### ASSIGNED TASK
Transcribe the records below exactly, leaving out any pictures.

### RECORDS FOR THE EXERCISE
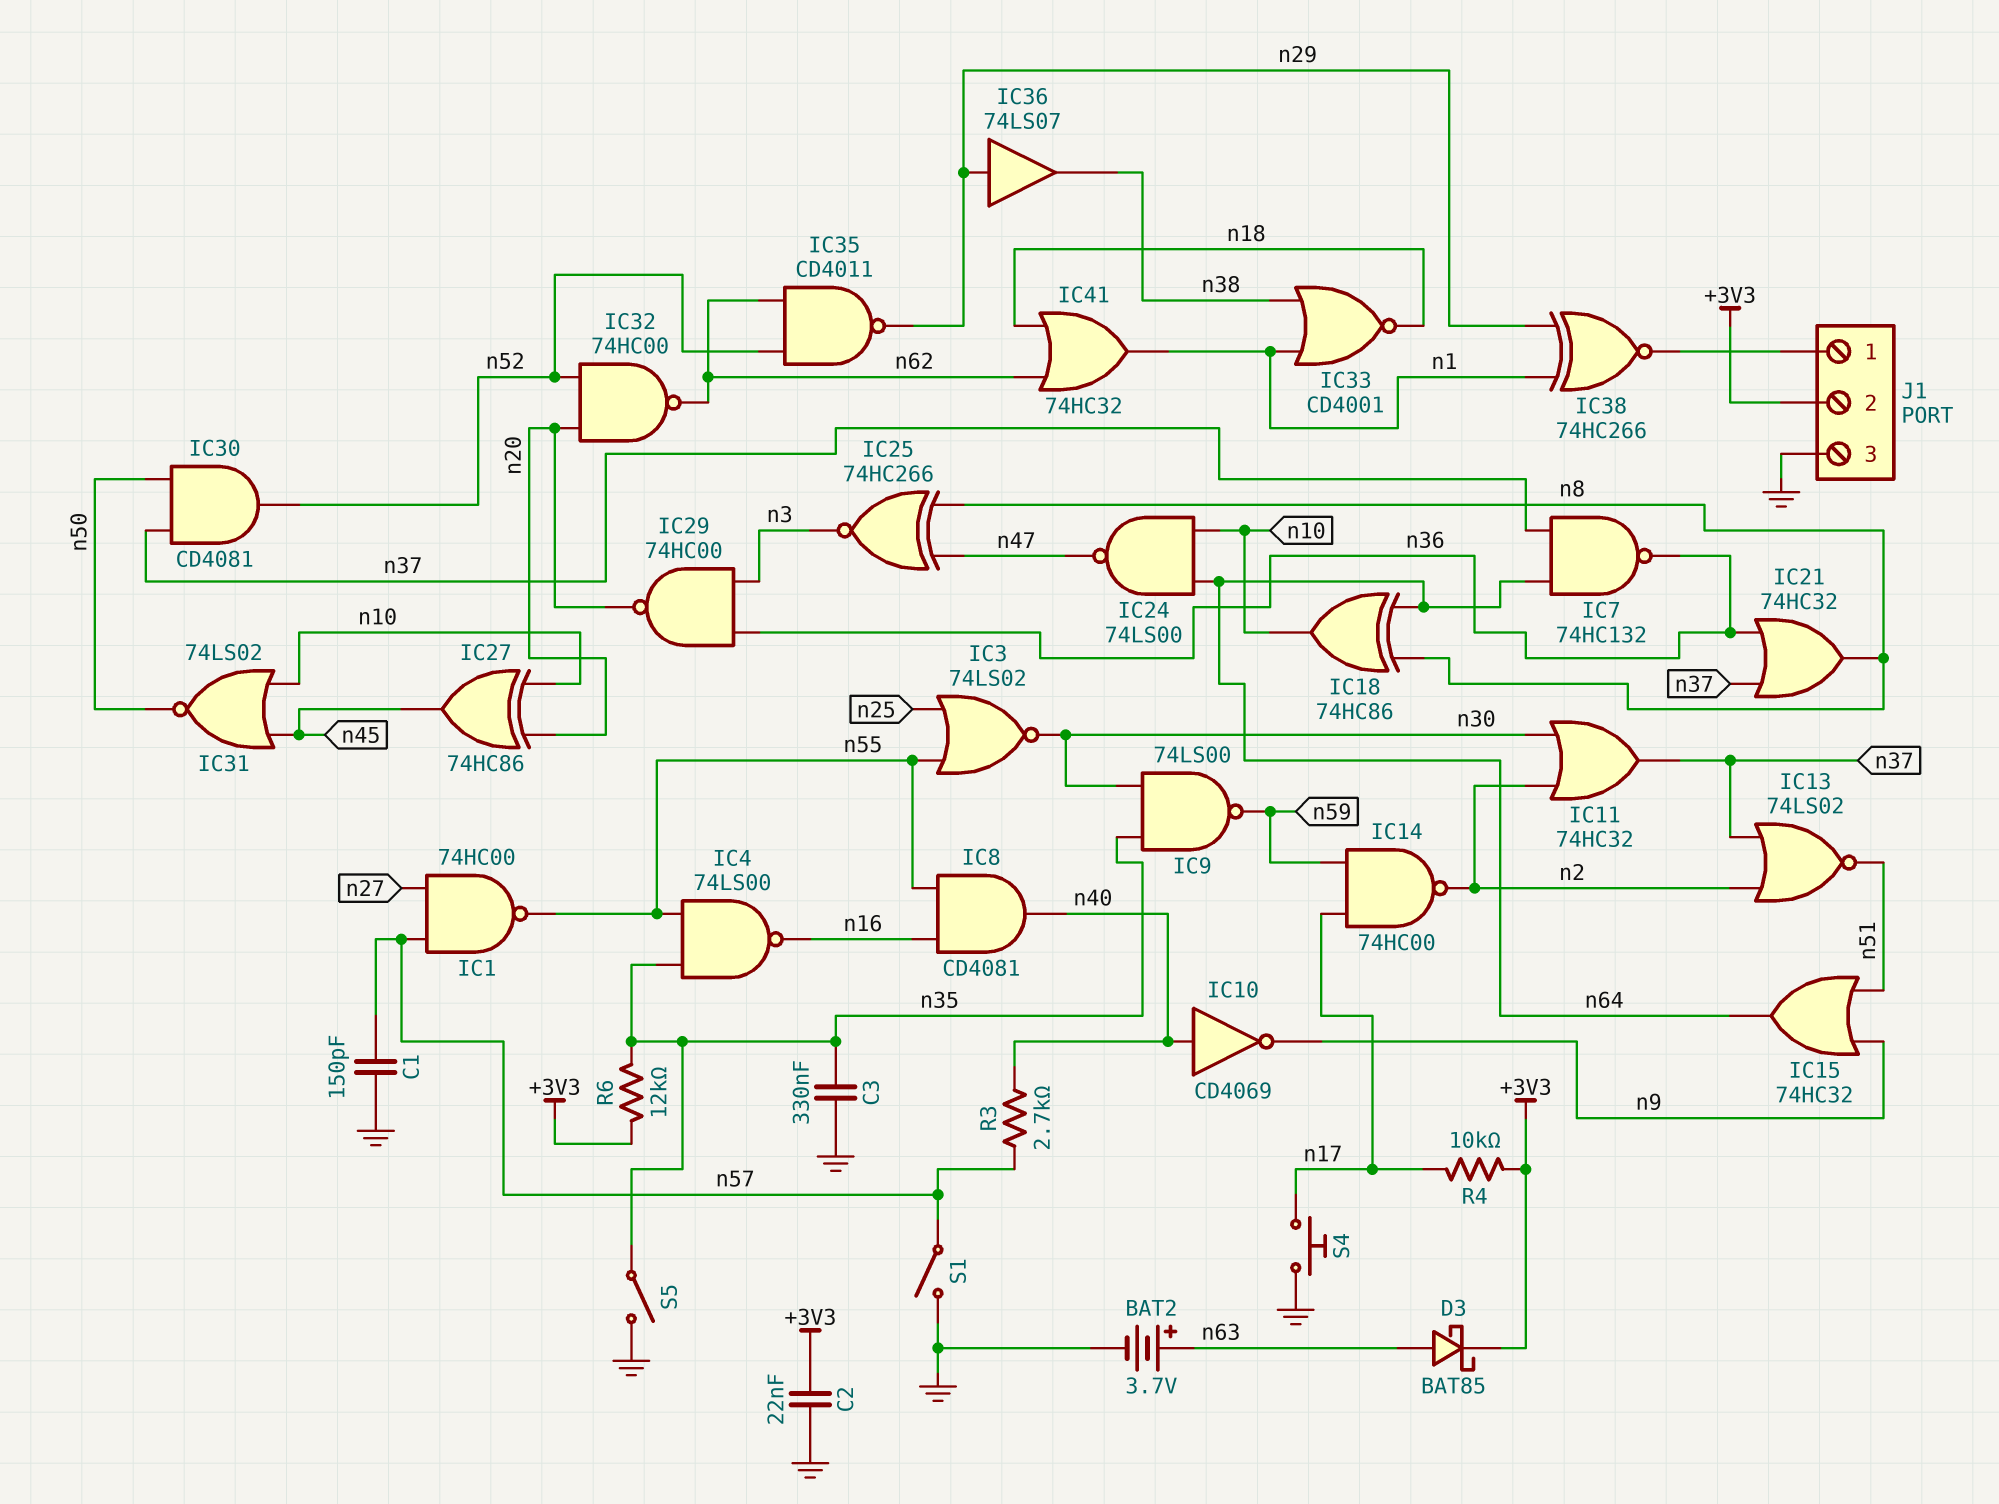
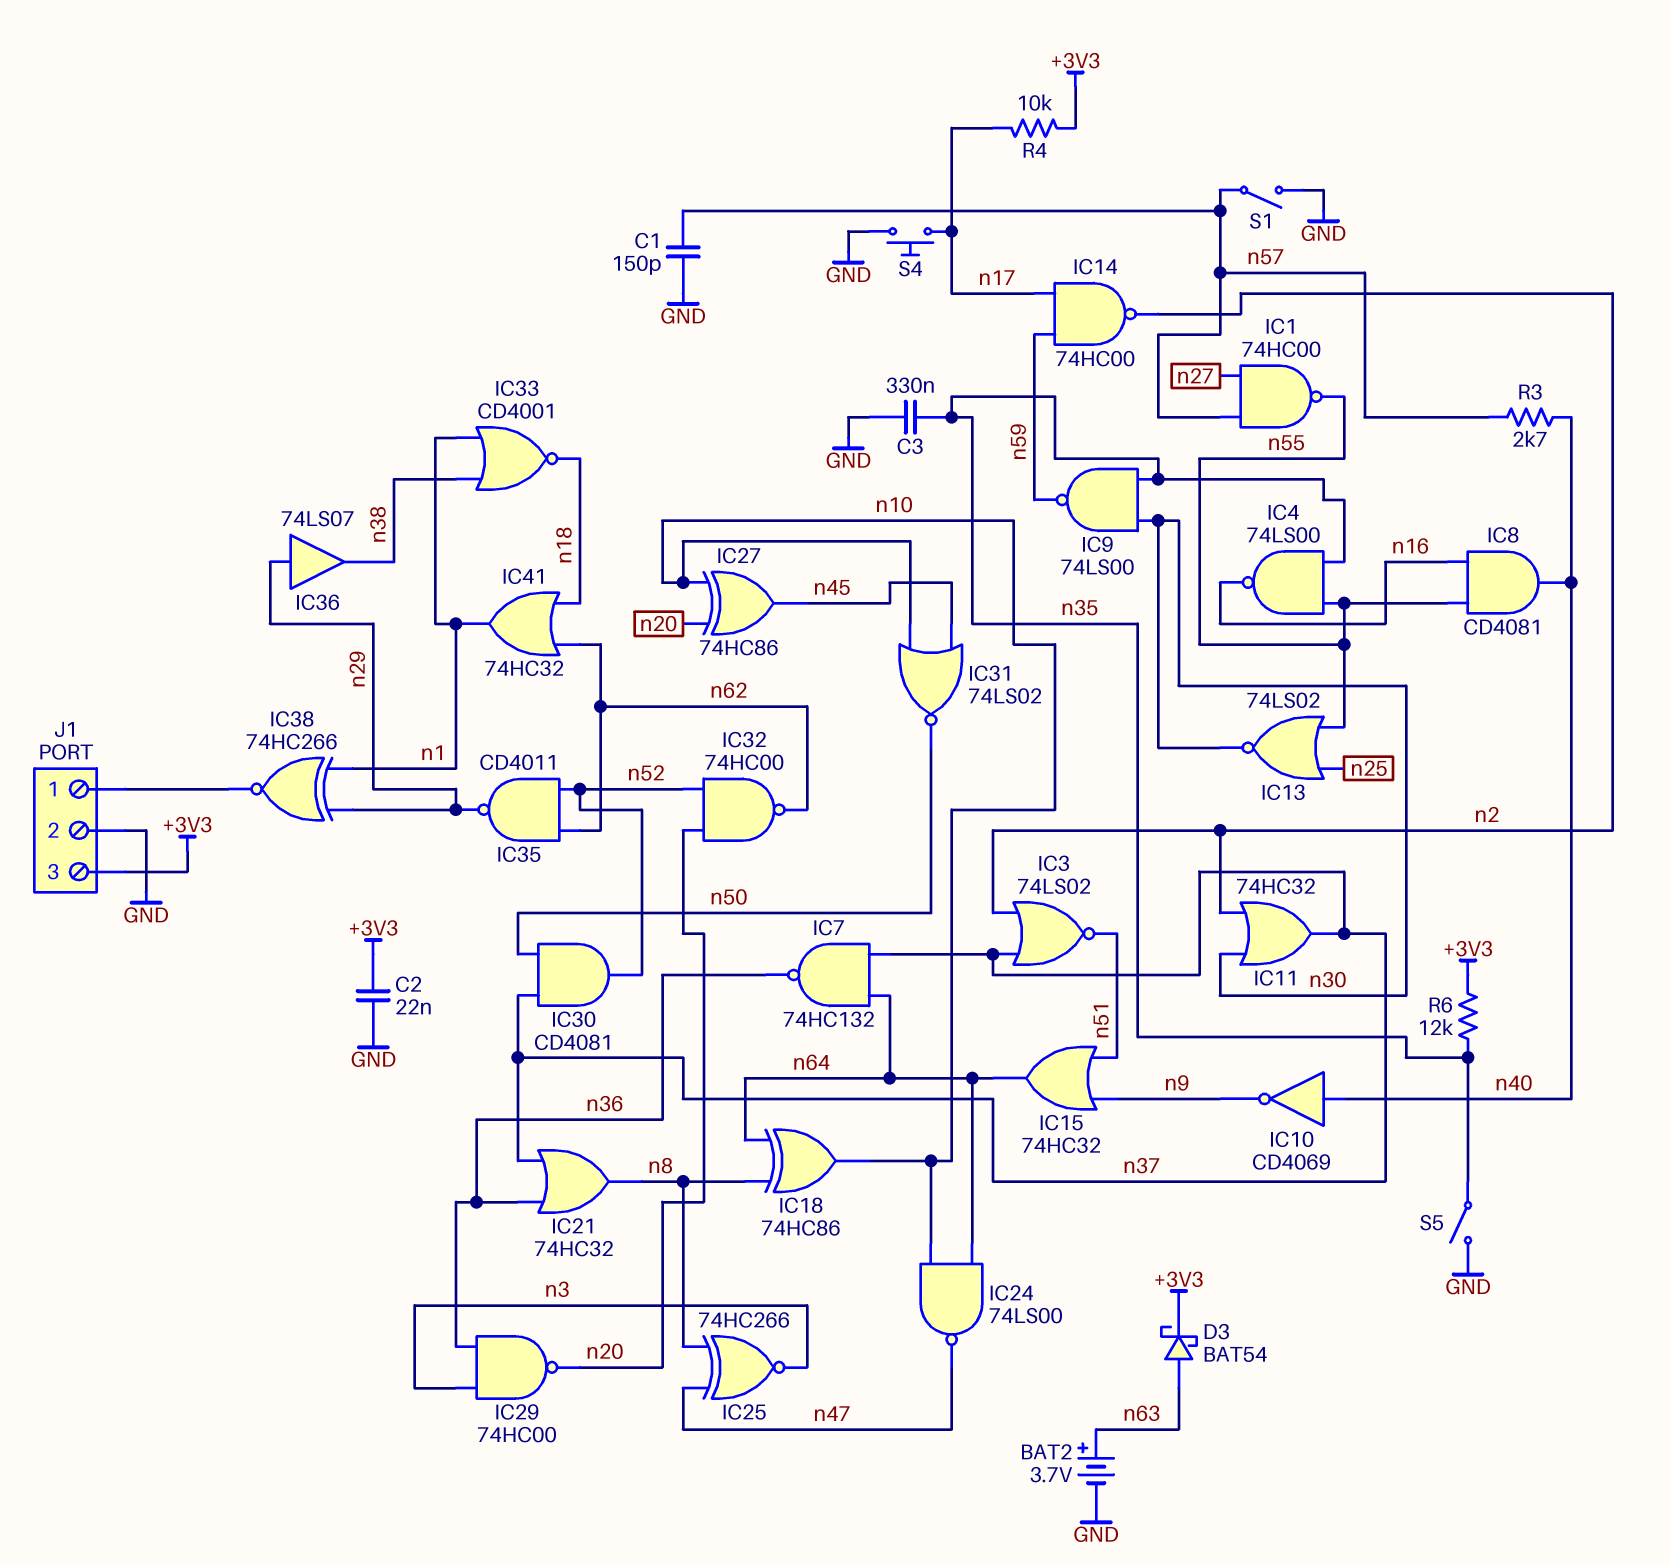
D3: schottky BAT85 (A n63, K +3V3) -> schottky BAT54 (A n63, K +3V3)
IC3: NOR 74LS02 (in n25, in n55, out n30) -> NOR 74LS02 (in n2, in n37, out n51)
IC13: NOR 74LS02 (in n2, in n37, out n51) -> NOR 74LS02 (in n25, in n55, out n30)
J1 pin 2: +3V3 -> GND
J1 pin 3: GND -> +3V3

### FINAL ANSWER
D3: schottky BAT85 (A n63, K +3V3) -> schottky BAT54 (A n63, K +3V3)
IC3: NOR 74LS02 (in n25, in n55, out n30) -> NOR 74LS02 (in n2, in n37, out n51)
IC13: NOR 74LS02 (in n2, in n37, out n51) -> NOR 74LS02 (in n25, in n55, out n30)
J1 pin 2: +3V3 -> GND
J1 pin 3: GND -> +3V3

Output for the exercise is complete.